# WORK TO BE COMPLETED
Search the records for the word "schottky" and copy every line in which it occurs.

Segment Start: DATA UNDER STUDY

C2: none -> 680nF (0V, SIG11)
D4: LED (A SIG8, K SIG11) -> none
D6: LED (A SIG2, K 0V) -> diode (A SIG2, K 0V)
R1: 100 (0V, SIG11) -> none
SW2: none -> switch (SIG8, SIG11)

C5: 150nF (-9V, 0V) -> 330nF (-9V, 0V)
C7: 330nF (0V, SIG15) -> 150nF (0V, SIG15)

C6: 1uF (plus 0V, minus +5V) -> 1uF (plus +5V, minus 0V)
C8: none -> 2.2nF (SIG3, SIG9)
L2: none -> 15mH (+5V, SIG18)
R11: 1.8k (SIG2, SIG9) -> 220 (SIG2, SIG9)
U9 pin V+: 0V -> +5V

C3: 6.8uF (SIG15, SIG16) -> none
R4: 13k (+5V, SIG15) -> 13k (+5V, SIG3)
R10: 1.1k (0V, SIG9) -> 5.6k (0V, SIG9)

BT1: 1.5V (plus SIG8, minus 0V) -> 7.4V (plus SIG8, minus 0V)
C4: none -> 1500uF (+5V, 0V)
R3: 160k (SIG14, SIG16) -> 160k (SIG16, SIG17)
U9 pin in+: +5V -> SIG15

Segment End: DATA UNDER STUDY
Segment Start: DATA UNDER STUDY

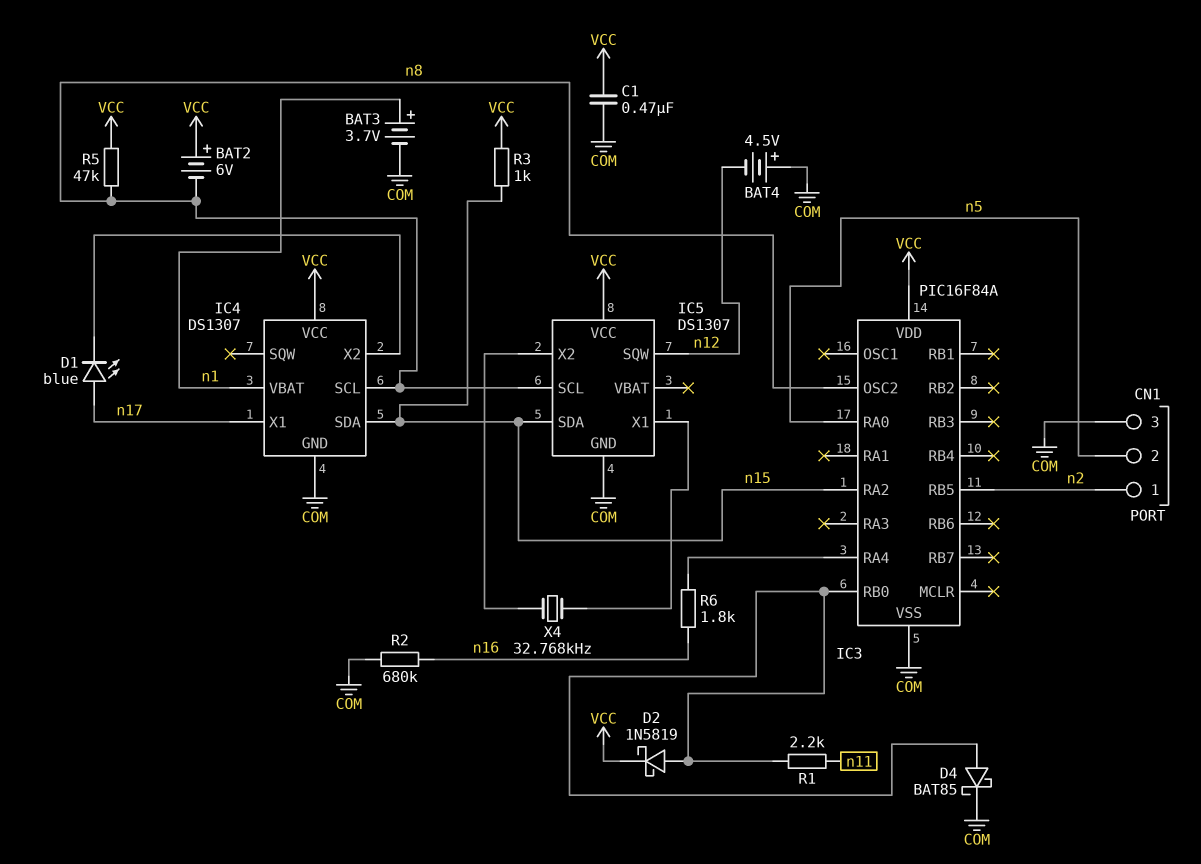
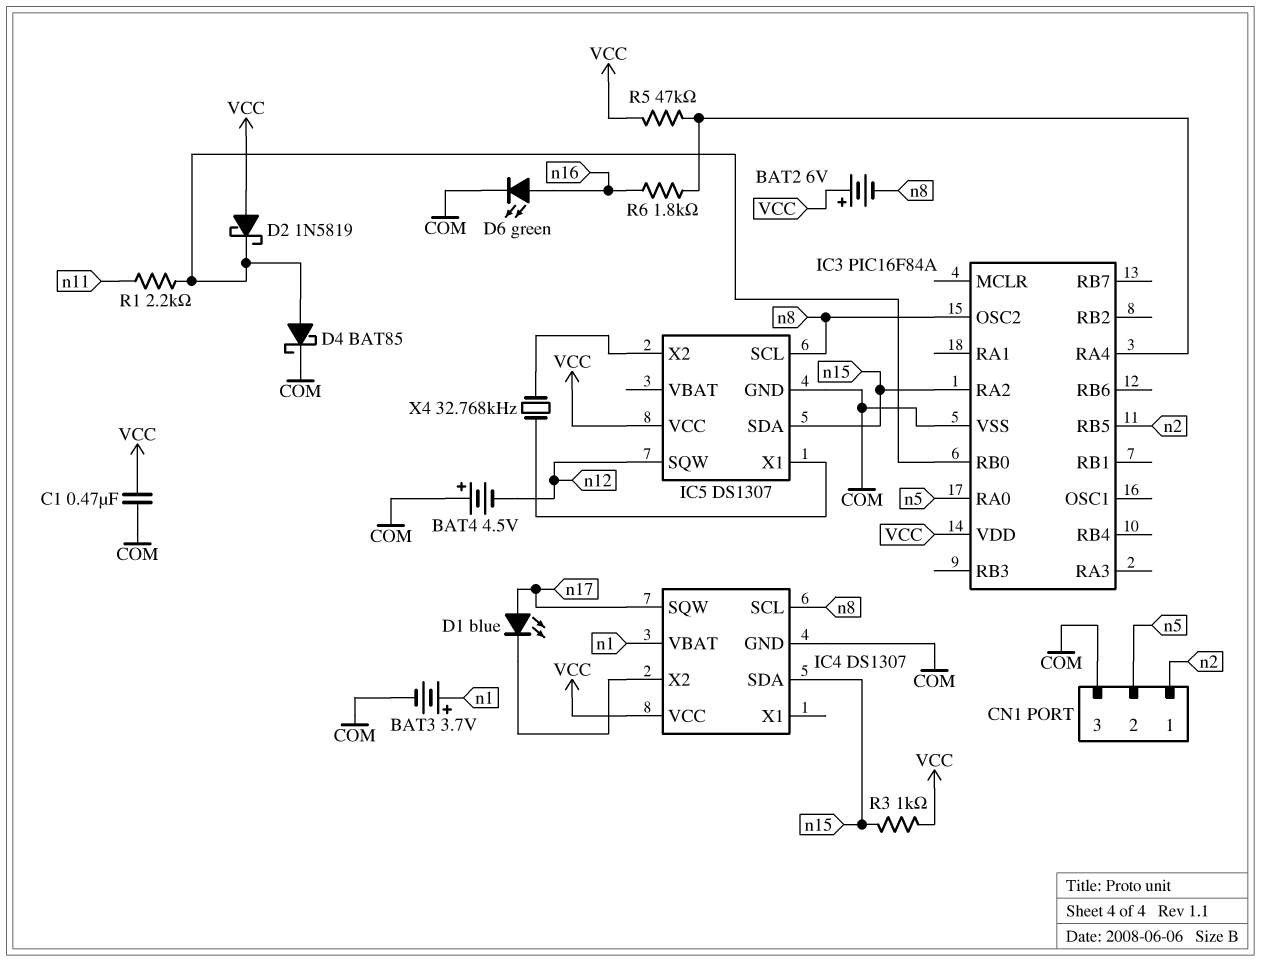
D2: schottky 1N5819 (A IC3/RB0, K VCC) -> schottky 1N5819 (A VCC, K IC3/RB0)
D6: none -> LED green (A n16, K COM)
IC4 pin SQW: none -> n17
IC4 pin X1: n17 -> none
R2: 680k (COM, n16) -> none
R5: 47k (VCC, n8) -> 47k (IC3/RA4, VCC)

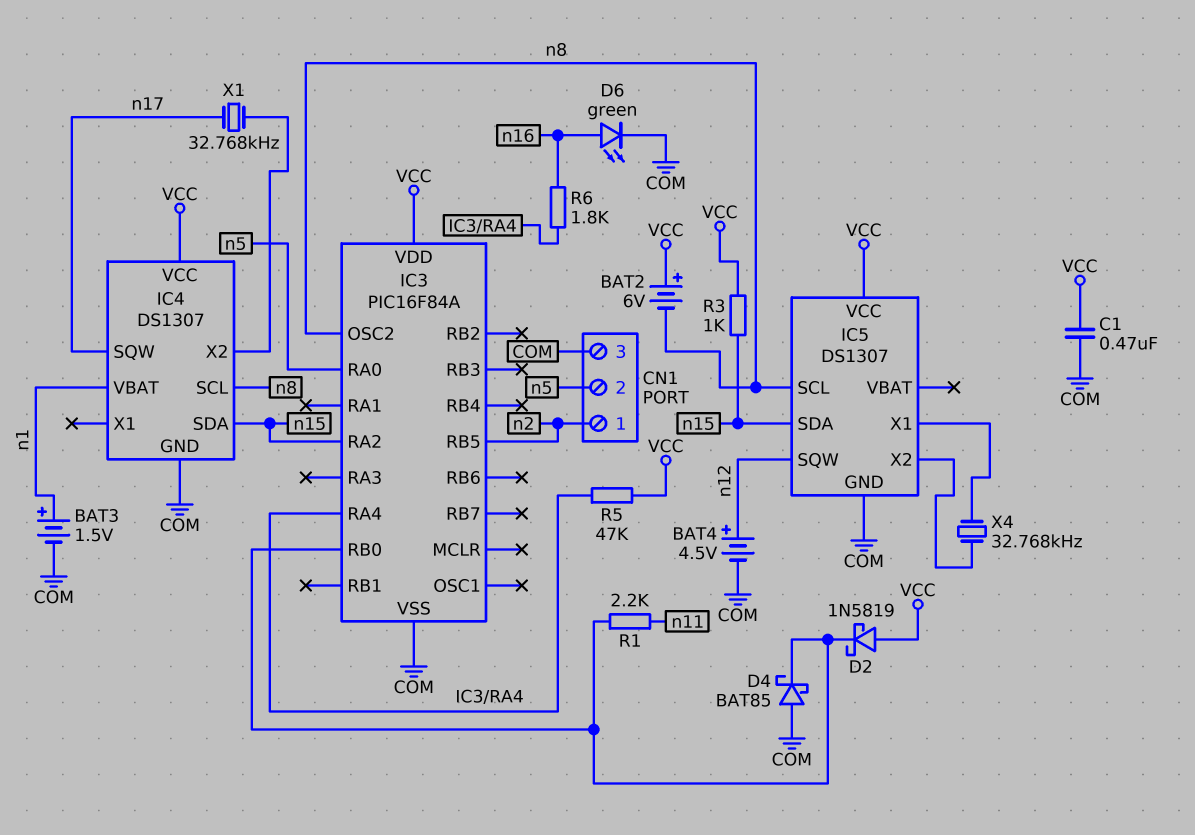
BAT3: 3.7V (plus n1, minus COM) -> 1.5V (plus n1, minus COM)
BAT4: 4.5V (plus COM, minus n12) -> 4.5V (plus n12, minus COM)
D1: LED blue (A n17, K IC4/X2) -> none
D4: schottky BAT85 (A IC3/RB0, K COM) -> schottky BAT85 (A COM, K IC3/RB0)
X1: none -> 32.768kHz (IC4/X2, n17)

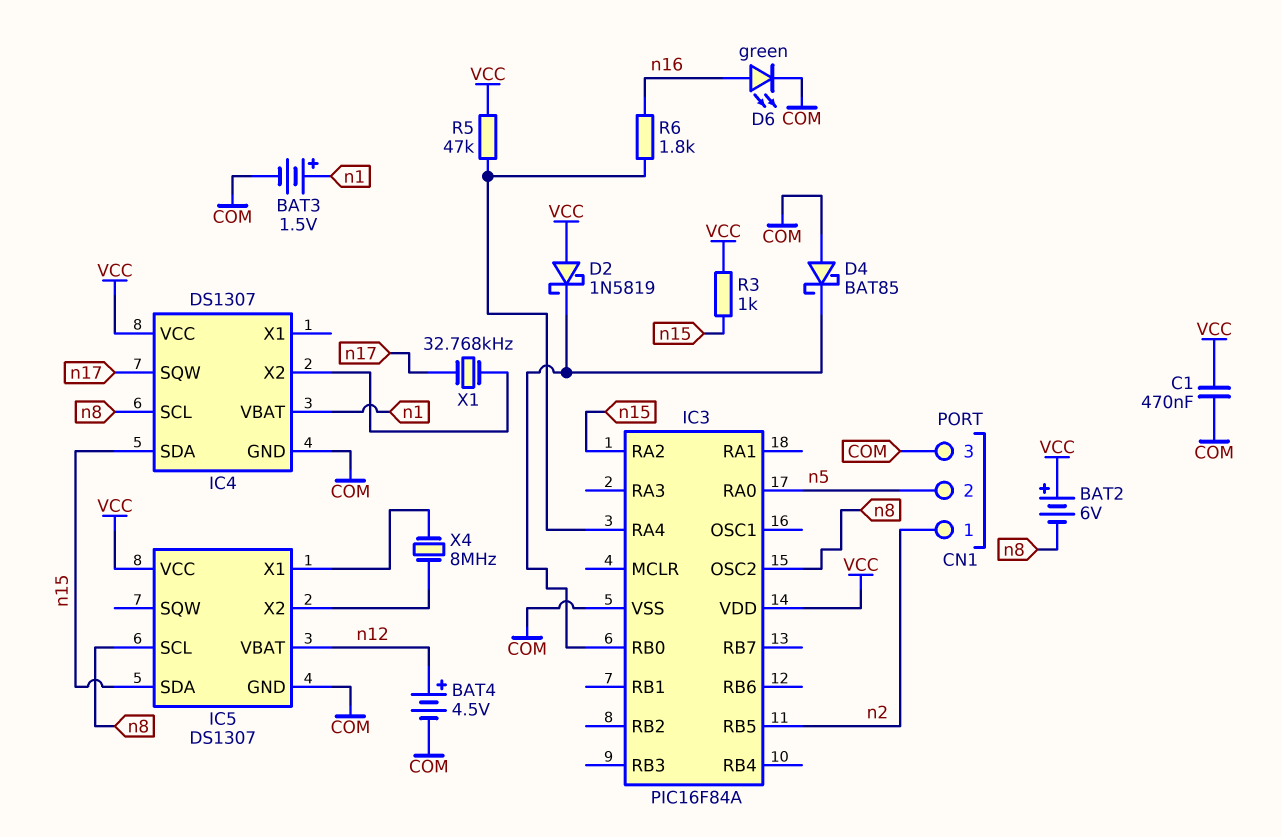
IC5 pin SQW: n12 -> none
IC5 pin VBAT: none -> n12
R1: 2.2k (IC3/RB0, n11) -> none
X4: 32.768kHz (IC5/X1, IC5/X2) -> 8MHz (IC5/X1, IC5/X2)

Segment End: DATA UNDER STUDY
Segment Start: DATA UNDER STUDY

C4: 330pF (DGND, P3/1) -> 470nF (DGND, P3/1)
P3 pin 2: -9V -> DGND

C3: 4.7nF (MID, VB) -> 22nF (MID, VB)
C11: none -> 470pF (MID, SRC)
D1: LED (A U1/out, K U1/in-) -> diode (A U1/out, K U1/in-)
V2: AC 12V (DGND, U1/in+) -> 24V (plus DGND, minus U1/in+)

Segment End: DATA UNDER STUDY

# RESPONSE TO THIS EXERCISE
D2: schottky 1N5819 (A IC3/RB0, K VCC) -> schottky 1N5819 (A VCC, K IC3/RB0)
D4: schottky BAT85 (A IC3/RB0, K COM) -> schottky BAT85 (A COM, K IC3/RB0)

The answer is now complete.